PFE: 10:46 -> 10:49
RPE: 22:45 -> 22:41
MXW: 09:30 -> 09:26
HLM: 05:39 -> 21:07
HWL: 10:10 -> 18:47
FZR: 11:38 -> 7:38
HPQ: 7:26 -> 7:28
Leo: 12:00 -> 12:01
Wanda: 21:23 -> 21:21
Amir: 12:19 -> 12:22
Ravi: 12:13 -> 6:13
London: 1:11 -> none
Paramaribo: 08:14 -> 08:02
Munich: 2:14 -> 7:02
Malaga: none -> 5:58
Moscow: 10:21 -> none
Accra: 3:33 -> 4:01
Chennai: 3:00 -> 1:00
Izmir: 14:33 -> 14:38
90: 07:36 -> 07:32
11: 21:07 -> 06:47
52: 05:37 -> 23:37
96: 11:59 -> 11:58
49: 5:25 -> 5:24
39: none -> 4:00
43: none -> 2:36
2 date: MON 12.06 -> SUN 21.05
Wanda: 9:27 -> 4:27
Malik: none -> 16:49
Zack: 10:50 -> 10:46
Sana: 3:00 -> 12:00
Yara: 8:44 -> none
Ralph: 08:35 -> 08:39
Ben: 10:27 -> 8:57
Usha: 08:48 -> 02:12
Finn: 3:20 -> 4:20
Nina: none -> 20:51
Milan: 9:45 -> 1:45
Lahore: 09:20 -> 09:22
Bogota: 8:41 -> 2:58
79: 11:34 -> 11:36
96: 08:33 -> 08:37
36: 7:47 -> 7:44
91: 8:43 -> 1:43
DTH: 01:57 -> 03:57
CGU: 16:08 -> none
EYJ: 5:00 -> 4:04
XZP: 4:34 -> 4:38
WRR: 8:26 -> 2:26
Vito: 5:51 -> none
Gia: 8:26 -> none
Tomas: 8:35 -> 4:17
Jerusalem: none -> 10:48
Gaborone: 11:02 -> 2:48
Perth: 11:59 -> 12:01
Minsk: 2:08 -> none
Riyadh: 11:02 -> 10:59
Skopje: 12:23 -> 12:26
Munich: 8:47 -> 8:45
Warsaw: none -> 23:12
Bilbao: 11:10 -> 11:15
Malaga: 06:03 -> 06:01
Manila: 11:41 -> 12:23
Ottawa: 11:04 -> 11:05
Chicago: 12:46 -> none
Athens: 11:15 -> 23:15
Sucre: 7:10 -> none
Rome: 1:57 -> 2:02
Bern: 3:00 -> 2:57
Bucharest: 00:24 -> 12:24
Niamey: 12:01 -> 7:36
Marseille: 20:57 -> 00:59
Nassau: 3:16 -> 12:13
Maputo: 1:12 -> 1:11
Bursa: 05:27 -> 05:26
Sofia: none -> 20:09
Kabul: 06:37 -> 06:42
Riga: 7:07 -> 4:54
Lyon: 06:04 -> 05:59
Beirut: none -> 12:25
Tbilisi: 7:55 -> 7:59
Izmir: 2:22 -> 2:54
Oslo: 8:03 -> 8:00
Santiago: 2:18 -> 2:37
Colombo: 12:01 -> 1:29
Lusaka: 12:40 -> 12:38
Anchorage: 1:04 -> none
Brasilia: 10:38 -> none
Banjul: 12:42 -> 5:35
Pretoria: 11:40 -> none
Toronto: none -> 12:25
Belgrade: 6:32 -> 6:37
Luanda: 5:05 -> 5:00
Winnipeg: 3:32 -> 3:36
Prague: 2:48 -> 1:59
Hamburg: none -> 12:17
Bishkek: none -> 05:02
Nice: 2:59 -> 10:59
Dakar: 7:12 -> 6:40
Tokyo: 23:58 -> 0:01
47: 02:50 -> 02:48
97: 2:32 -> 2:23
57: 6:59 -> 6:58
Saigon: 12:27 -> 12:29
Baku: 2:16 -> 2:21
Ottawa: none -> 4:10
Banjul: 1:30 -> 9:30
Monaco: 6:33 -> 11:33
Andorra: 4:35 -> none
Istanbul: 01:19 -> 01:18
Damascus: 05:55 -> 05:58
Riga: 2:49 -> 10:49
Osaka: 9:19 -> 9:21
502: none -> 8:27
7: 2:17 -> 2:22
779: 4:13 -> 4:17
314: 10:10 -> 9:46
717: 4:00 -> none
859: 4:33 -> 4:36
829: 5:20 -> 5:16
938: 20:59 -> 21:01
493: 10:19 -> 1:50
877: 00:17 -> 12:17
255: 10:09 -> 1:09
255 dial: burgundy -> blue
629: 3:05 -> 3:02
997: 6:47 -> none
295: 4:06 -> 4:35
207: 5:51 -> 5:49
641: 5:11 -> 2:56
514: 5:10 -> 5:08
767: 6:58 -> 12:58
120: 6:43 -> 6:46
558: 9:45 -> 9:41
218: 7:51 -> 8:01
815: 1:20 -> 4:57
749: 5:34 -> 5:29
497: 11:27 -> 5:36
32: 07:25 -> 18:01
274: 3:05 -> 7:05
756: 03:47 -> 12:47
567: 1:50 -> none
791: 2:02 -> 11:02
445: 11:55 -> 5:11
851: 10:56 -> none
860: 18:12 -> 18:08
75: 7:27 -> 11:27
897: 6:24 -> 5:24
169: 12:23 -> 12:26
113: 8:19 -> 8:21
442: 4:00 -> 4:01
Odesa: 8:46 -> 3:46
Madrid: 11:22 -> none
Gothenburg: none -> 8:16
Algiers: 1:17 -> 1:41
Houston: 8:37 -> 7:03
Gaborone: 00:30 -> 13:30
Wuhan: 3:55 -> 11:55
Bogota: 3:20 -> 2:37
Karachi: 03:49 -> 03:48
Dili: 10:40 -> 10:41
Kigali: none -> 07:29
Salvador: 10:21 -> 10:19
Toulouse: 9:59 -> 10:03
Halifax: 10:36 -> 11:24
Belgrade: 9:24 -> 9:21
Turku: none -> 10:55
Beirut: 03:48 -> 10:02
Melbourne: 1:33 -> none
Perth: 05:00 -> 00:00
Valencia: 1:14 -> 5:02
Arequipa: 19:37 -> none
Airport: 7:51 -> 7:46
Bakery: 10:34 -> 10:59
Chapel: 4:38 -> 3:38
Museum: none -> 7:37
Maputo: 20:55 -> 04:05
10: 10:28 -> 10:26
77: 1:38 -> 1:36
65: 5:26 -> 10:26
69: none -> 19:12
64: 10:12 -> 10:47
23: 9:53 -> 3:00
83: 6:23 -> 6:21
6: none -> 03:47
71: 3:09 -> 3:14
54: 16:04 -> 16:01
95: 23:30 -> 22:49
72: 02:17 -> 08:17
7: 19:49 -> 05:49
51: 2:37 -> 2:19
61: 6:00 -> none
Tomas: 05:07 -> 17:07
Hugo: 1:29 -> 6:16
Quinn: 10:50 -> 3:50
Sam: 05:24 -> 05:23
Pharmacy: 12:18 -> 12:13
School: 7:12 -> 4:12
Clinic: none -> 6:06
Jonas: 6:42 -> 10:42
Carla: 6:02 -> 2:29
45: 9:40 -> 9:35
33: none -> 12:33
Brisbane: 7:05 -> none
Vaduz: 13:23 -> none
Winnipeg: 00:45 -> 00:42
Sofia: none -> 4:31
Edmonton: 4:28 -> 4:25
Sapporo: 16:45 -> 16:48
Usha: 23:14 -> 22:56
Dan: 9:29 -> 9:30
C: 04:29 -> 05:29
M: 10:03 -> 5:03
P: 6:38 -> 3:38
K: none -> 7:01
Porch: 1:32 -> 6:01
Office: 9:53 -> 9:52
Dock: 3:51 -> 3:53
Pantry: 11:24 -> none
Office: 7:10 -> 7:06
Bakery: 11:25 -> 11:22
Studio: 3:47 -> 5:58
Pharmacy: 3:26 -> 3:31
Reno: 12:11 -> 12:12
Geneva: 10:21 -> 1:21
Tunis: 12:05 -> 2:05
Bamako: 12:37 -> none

= EXERCISE OBJECTIVE =
Convert every one of the records above into a Markdown table with two columns, Row and Entry. Number the rows in order and skip any blank lines.

= EXERCISE RESULT =
| Row | Entry |
|---|---|
| 1 | PFE: 10:46 -> 10:49 |
| 2 | RPE: 22:45 -> 22:41 |
| 3 | MXW: 09:30 -> 09:26 |
| 4 | HLM: 05:39 -> 21:07 |
| 5 | HWL: 10:10 -> 18:47 |
| 6 | FZR: 11:38 -> 7:38 |
| 7 | HPQ: 7:26 -> 7:28 |
| 8 | Leo: 12:00 -> 12:01 |
| 9 | Wanda: 21:23 -> 21:21 |
| 10 | Amir: 12:19 -> 12:22 |
| 11 | Ravi: 12:13 -> 6:13 |
| 12 | London: 1:11 -> none |
| 13 | Paramaribo: 08:14 -> 08:02 |
| 14 | Munich: 2:14 -> 7:02 |
| 15 | Malaga: none -> 5:58 |
| 16 | Moscow: 10:21 -> none |
| 17 | Accra: 3:33 -> 4:01 |
| 18 | Chennai: 3:00 -> 1:00 |
| 19 | Izmir: 14:33 -> 14:38 |
| 20 | 90: 07:36 -> 07:32 |
| 21 | 11: 21:07 -> 06:47 |
| 22 | 52: 05:37 -> 23:37 |
| 23 | 96: 11:59 -> 11:58 |
| 24 | 49: 5:25 -> 5:24 |
| 25 | 39: none -> 4:00 |
| 26 | 43: none -> 2:36 |
| 27 | 2 date: MON 12.06 -> SUN 21.05 |
| 28 | Wanda: 9:27 -> 4:27 |
| 29 | Malik: none -> 16:49 |
| 30 | Zack: 10:50 -> 10:46 |
| 31 | Sana: 3:00 -> 12:00 |
| 32 | Yara: 8:44 -> none |
| 33 | Ralph: 08:35 -> 08:39 |
| 34 | Ben: 10:27 -> 8:57 |
| 35 | Usha: 08:48 -> 02:12 |
| 36 | Finn: 3:20 -> 4:20 |
| 37 | Nina: none -> 20:51 |
| 38 | Milan: 9:45 -> 1:45 |
| 39 | Lahore: 09:20 -> 09:22 |
| 40 | Bogota: 8:41 -> 2:58 |
| 41 | 79: 11:34 -> 11:36 |
| 42 | 96: 08:33 -> 08:37 |
| 43 | 36: 7:47 -> 7:44 |
| 44 | 91: 8:43 -> 1:43 |
| 45 | DTH: 01:57 -> 03:57 |
| 46 | CGU: 16:08 -> none |
| 47 | EYJ: 5:00 -> 4:04 |
| 48 | XZP: 4:34 -> 4:38 |
| 49 | WRR: 8:26 -> 2:26 |
| 50 | Vito: 5:51 -> none |
| 51 | Gia: 8:26 -> none |
| 52 | Tomas: 8:35 -> 4:17 |
| 53 | Jerusalem: none -> 10:48 |
| 54 | Gaborone: 11:02 -> 2:48 |
| 55 | Perth: 11:59 -> 12:01 |
| 56 | Minsk: 2:08 -> none |
| 57 | Riyadh: 11:02 -> 10:59 |
| 58 | Skopje: 12:23 -> 12:26 |
| 59 | Munich: 8:47 -> 8:45 |
| 60 | Warsaw: none -> 23:12 |
| 61 | Bilbao: 11:10 -> 11:15 |
| 62 | Malaga: 06:03 -> 06:01 |
| 63 | Manila: 11:41 -> 12:23 |
| 64 | Ottawa: 11:04 -> 11:05 |
| 65 | Chicago: 12:46 -> none |
| 66 | Athens: 11:15 -> 23:15 |
| 67 | Sucre: 7:10 -> none |
| 68 | Rome: 1:57 -> 2:02 |
| 69 | Bern: 3:00 -> 2:57 |
| 70 | Bucharest: 00:24 -> 12:24 |
| 71 | Niamey: 12:01 -> 7:36 |
| 72 | Marseille: 20:57 -> 00:59 |
| 73 | Nassau: 3:16 -> 12:13 |
| 74 | Maputo: 1:12 -> 1:11 |
| 75 | Bursa: 05:27 -> 05:26 |
| 76 | Sofia: none -> 20:09 |
| 77 | Kabul: 06:37 -> 06:42 |
| 78 | Riga: 7:07 -> 4:54 |
| 79 | Lyon: 06:04 -> 05:59 |
| 80 | Beirut: none -> 12:25 |
| 81 | Tbilisi: 7:55 -> 7:59 |
| 82 | Izmir: 2:22 -> 2:54 |
| 83 | Oslo: 8:03 -> 8:00 |
| 84 | Santiago: 2:18 -> 2:37 |
| 85 | Colombo: 12:01 -> 1:29 |
| 86 | Lusaka: 12:40 -> 12:38 |
| 87 | Anchorage: 1:04 -> none |
| 88 | Brasilia: 10:38 -> none |
| 89 | Banjul: 12:42 -> 5:35 |
| 90 | Pretoria: 11:40 -> none |
| 91 | Toronto: none -> 12:25 |
| 92 | Belgrade: 6:32 -> 6:37 |
| 93 | Luanda: 5:05 -> 5:00 |
| 94 | Winnipeg: 3:32 -> 3:36 |
| 95 | Prague: 2:48 -> 1:59 |
| 96 | Hamburg: none -> 12:17 |
| 97 | Bishkek: none -> 05:02 |
| 98 | Nice: 2:59 -> 10:59 |
| 99 | Dakar: 7:12 -> 6:40 |
| 100 | Tokyo: 23:58 -> 0:01 |
| 101 | 47: 02:50 -> 02:48 |
| 102 | 97: 2:32 -> 2:23 |
| 103 | 57: 6:59 -> 6:58 |
| 104 | Saigon: 12:27 -> 12:29 |
| 105 | Baku: 2:16 -> 2:21 |
| 106 | Ottawa: none -> 4:10 |
| 107 | Banjul: 1:30 -> 9:30 |
| 108 | Monaco: 6:33 -> 11:33 |
| 109 | Andorra: 4:35 -> none |
| 110 | Istanbul: 01:19 -> 01:18 |
| 111 | Damascus: 05:55 -> 05:58 |
| 112 | Riga: 2:49 -> 10:49 |
| 113 | Osaka: 9:19 -> 9:21 |
| 114 | 502: none -> 8:27 |
| 115 | 7: 2:17 -> 2:22 |
| 116 | 779: 4:13 -> 4:17 |
| 117 | 314: 10:10 -> 9:46 |
| 118 | 717: 4:00 -> none |
| 119 | 859: 4:33 -> 4:36 |
| 120 | 829: 5:20 -> 5:16 |
| 121 | 938: 20:59 -> 21:01 |
| 122 | 493: 10:19 -> 1:50 |
| 123 | 877: 00:17 -> 12:17 |
| 124 | 255: 10:09 -> 1:09 |
| 125 | 255 dial: burgundy -> blue |
| 126 | 629: 3:05 -> 3:02 |
| 127 | 997: 6:47 -> none |
| 128 | 295: 4:06 -> 4:35 |
| 129 | 207: 5:51 -> 5:49 |
| 130 | 641: 5:11 -> 2:56 |
| 131 | 514: 5:10 -> 5:08 |
| 132 | 767: 6:58 -> 12:58 |
| 133 | 120: 6:43 -> 6:46 |
| 134 | 558: 9:45 -> 9:41 |
| 135 | 218: 7:51 -> 8:01 |
| 136 | 815: 1:20 -> 4:57 |
| 137 | 749: 5:34 -> 5:29 |
| 138 | 497: 11:27 -> 5:36 |
| 139 | 32: 07:25 -> 18:01 |
| 140 | 274: 3:05 -> 7:05 |
| 141 | 756: 03:47 -> 12:47 |
| 142 | 567: 1:50 -> none |
| 143 | 791: 2:02 -> 11:02 |
| 144 | 445: 11:55 -> 5:11 |
| 145 | 851: 10:56 -> none |
| 146 | 860: 18:12 -> 18:08 |
| 147 | 75: 7:27 -> 11:27 |
| 148 | 897: 6:24 -> 5:24 |
| 149 | 169: 12:23 -> 12:26 |
| 150 | 113: 8:19 -> 8:21 |
| 151 | 442: 4:00 -> 4:01 |
| 152 | Odesa: 8:46 -> 3:46 |
| 153 | Madrid: 11:22 -> none |
| 154 | Gothenburg: none -> 8:16 |
| 155 | Algiers: 1:17 -> 1:41 |
| 156 | Houston: 8:37 -> 7:03 |
| 157 | Gaborone: 00:30 -> 13:30 |
| 158 | Wuhan: 3:55 -> 11:55 |
| 159 | Bogota: 3:20 -> 2:37 |
| 160 | Karachi: 03:49 -> 03:48 |
| 161 | Dili: 10:40 -> 10:41 |
| 162 | Kigali: none -> 07:29 |
| 163 | Salvador: 10:21 -> 10:19 |
| 164 | Toulouse: 9:59 -> 10:03 |
| 165 | Halifax: 10:36 -> 11:24 |
| 166 | Belgrade: 9:24 -> 9:21 |
| 167 | Turku: none -> 10:55 |
| 168 | Beirut: 03:48 -> 10:02 |
| 169 | Melbourne: 1:33 -> none |
| 170 | Perth: 05:00 -> 00:00 |
| 171 | Valencia: 1:14 -> 5:02 |
| 172 | Arequipa: 19:37 -> none |
| 173 | Airport: 7:51 -> 7:46 |
| 174 | Bakery: 10:34 -> 10:59 |
| 175 | Chapel: 4:38 -> 3:38 |
| 176 | Museum: none -> 7:37 |
| 177 | Maputo: 20:55 -> 04:05 |
| 178 | 10: 10:28 -> 10:26 |
| 179 | 77: 1:38 -> 1:36 |
| 180 | 65: 5:26 -> 10:26 |
| 181 | 69: none -> 19:12 |
| 182 | 64: 10:12 -> 10:47 |
| 183 | 23: 9:53 -> 3:00 |
| 184 | 83: 6:23 -> 6:21 |
| 185 | 6: none -> 03:47 |
| 186 | 71: 3:09 -> 3:14 |
| 187 | 54: 16:04 -> 16:01 |
| 188 | 95: 23:30 -> 22:49 |
| 189 | 72: 02:17 -> 08:17 |
| 190 | 7: 19:49 -> 05:49 |
| 191 | 51: 2:37 -> 2:19 |
| 192 | 61: 6:00 -> none |
| 193 | Tomas: 05:07 -> 17:07 |
| 194 | Hugo: 1:29 -> 6:16 |
| 195 | Quinn: 10:50 -> 3:50 |
| 196 | Sam: 05:24 -> 05:23 |
| 197 | Pharmacy: 12:18 -> 12:13 |
| 198 | School: 7:12 -> 4:12 |
| 199 | Clinic: none -> 6:06 |
| 200 | Jonas: 6:42 -> 10:42 |
| 201 | Carla: 6:02 -> 2:29 |
| 202 | 45: 9:40 -> 9:35 |
| 203 | 33: none -> 12:33 |
| 204 | Brisbane: 7:05 -> none |
| 205 | Vaduz: 13:23 -> none |
| 206 | Winnipeg: 00:45 -> 00:42 |
| 207 | Sofia: none -> 4:31 |
| 208 | Edmonton: 4:28 -> 4:25 |
| 209 | Sapporo: 16:45 -> 16:48 |
| 210 | Usha: 23:14 -> 22:56 |
| 211 | Dan: 9:29 -> 9:30 |
| 212 | C: 04:29 -> 05:29 |
| 213 | M: 10:03 -> 5:03 |
| 214 | P: 6:38 -> 3:38 |
| 215 | K: none -> 7:01 |
| 216 | Porch: 1:32 -> 6:01 |
| 217 | Office: 9:53 -> 9:52 |
| 218 | Dock: 3:51 -> 3:53 |
| 219 | Pantry: 11:24 -> none |
| 220 | Office: 7:10 -> 7:06 |
| 221 | Bakery: 11:25 -> 11:22 |
| 222 | Studio: 3:47 -> 5:58 |
| 223 | Pharmacy: 3:26 -> 3:31 |
| 224 | Reno: 12:11 -> 12:12 |
| 225 | Geneva: 10:21 -> 1:21 |
| 226 | Tunis: 12:05 -> 2:05 |
| 227 | Bamako: 12:37 -> none |